* [WHAT YOU WILL DO]: Say how many lines of the data below have the word "yellow" in them. Add nothing else.

* [ENTRIES PROVIDED]:
───
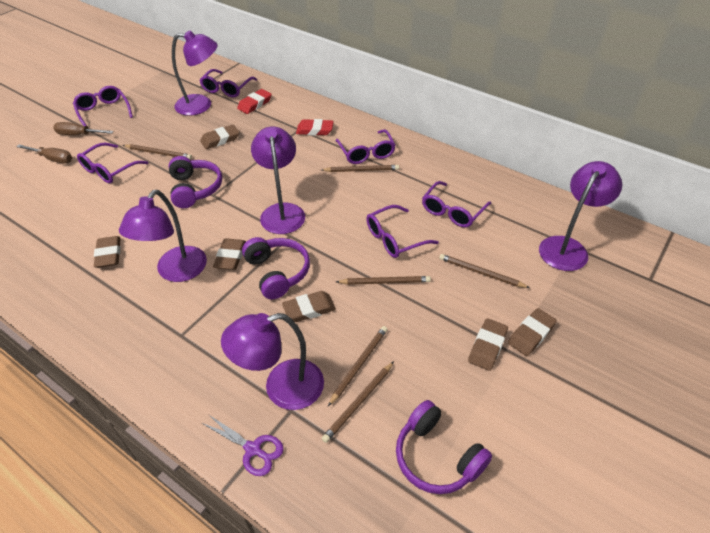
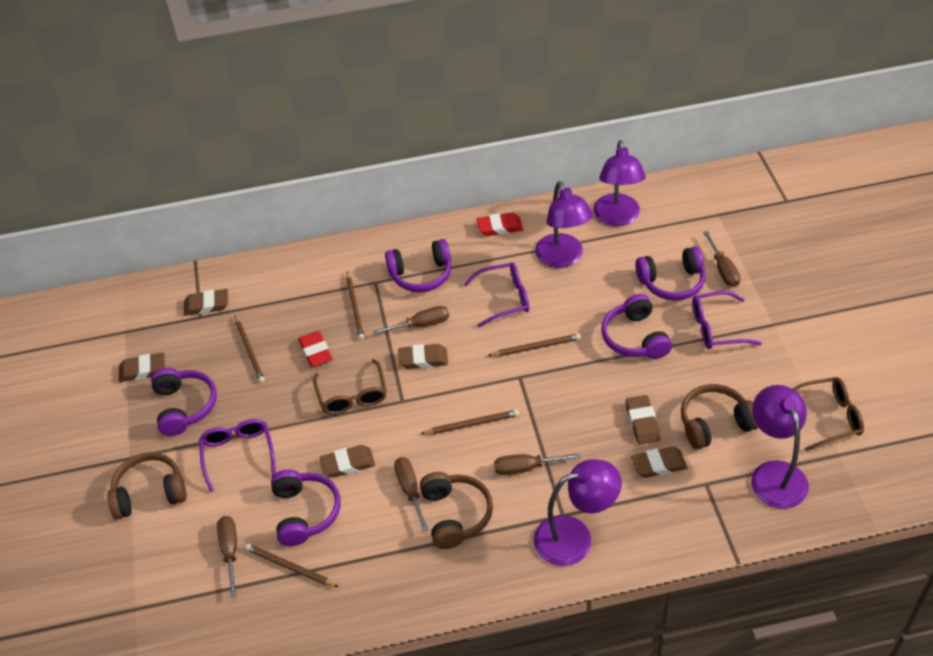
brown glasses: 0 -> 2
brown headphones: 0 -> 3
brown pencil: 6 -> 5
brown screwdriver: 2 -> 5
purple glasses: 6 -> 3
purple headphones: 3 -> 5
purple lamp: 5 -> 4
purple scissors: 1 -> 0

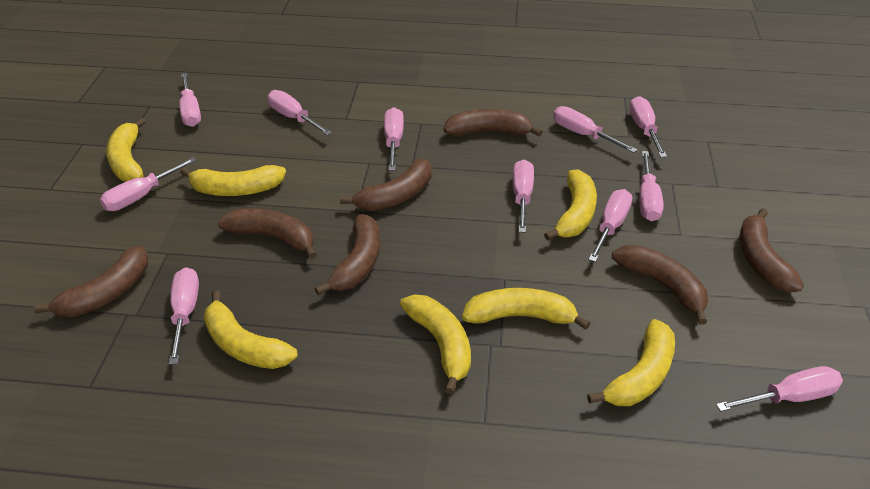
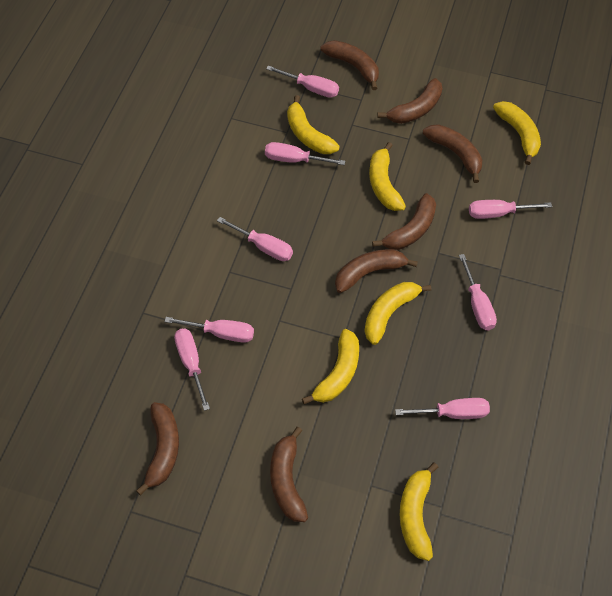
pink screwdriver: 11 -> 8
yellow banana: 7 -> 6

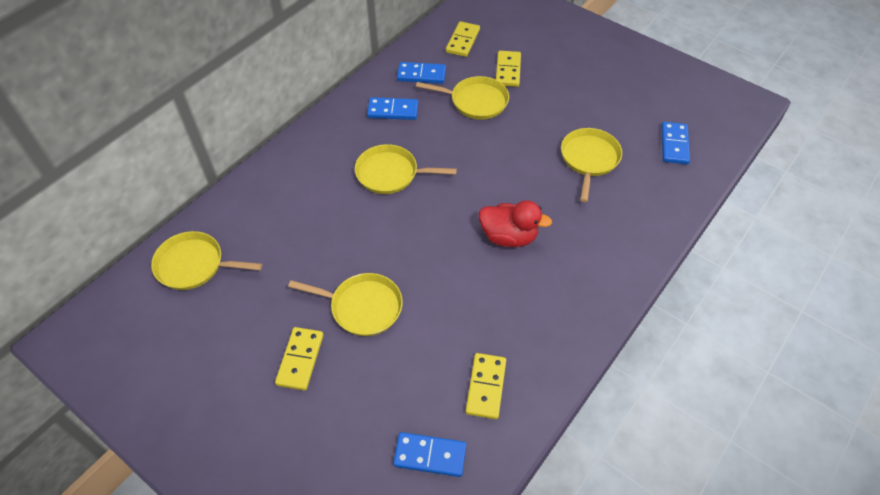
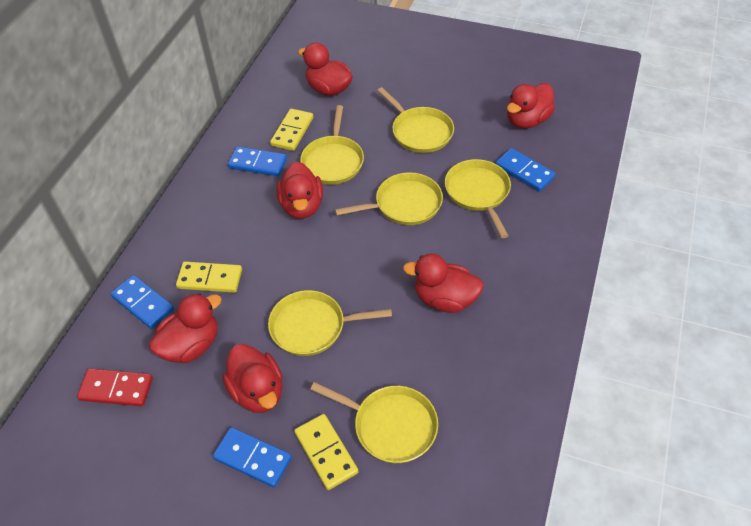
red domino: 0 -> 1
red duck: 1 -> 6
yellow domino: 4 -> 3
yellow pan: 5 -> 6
───
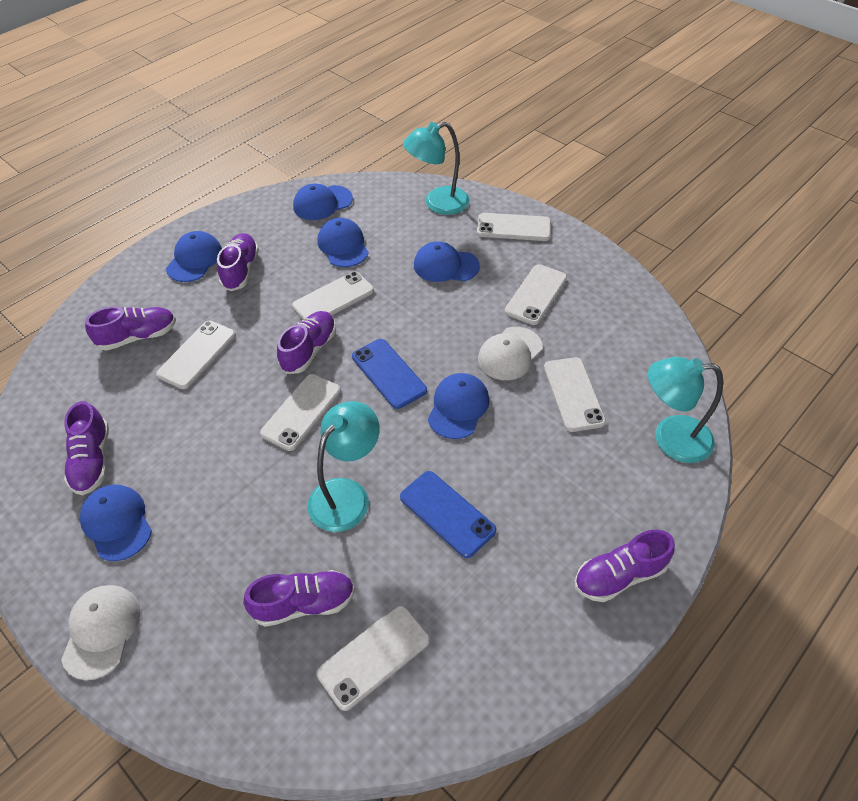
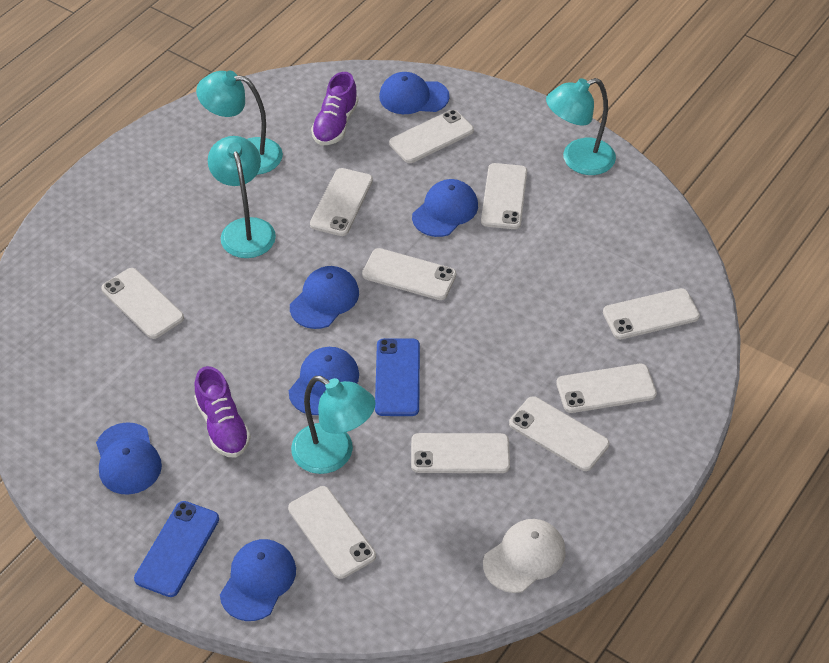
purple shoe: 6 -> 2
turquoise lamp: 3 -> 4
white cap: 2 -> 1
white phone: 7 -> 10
───
* [RESPONSE]: 3